━━ DATA SHOWN
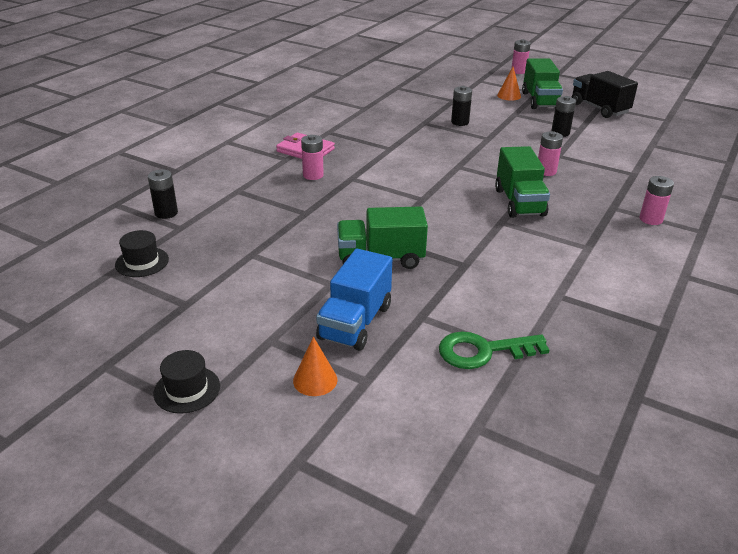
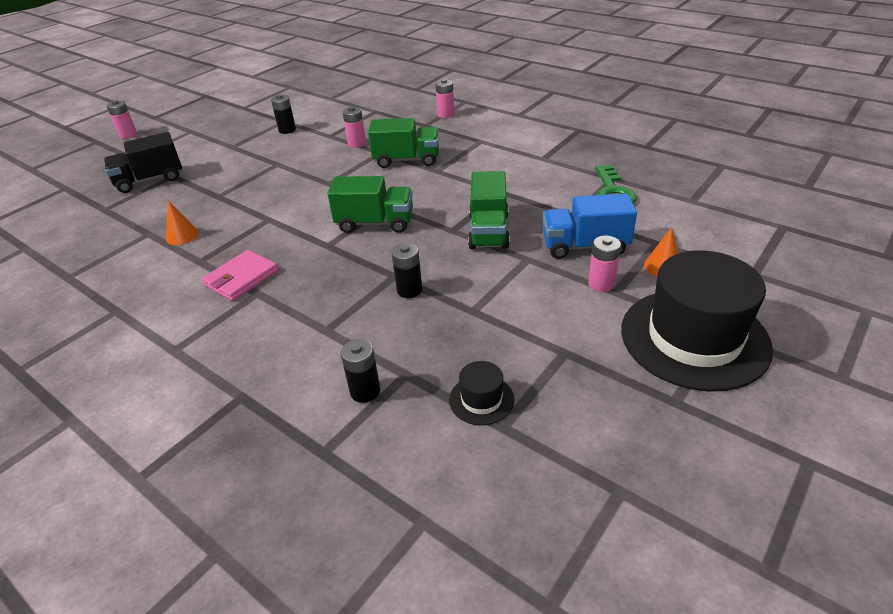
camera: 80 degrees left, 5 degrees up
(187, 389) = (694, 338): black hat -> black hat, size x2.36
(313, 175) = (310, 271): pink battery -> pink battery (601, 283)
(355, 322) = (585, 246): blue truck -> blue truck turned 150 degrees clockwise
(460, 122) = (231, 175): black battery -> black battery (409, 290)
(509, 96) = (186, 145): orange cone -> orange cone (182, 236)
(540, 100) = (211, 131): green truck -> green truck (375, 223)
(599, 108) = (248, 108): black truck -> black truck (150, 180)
━━━━
THE TASK: Your answer must be the lines from the one with "(313, 175) = (310, 271): pink" through the last line of the data, repeated exactly and with nothing else.

WRITTEN RESPONSE:
(313, 175) = (310, 271): pink battery -> pink battery (601, 283)
(355, 322) = (585, 246): blue truck -> blue truck turned 150 degrees clockwise
(460, 122) = (231, 175): black battery -> black battery (409, 290)
(509, 96) = (186, 145): orange cone -> orange cone (182, 236)
(540, 100) = (211, 131): green truck -> green truck (375, 223)
(599, 108) = (248, 108): black truck -> black truck (150, 180)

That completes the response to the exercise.